■ DATA BLOCK:
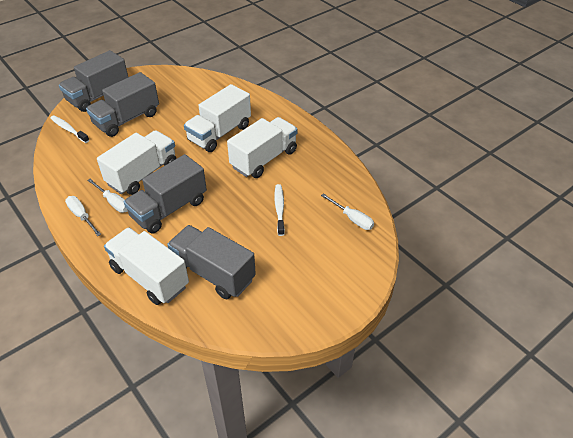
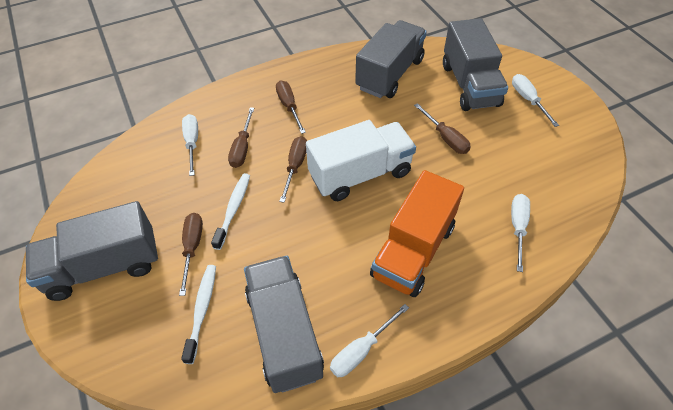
brown screwdriver: 0 -> 5
orange truck: 0 -> 1
white screwdriver: 3 -> 4
white truck: 4 -> 1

■ BRIEF: Take from the material above every line that includes the word "screwdriver".

■ THE ANSWER:
brown screwdriver: 0 -> 5
white screwdriver: 3 -> 4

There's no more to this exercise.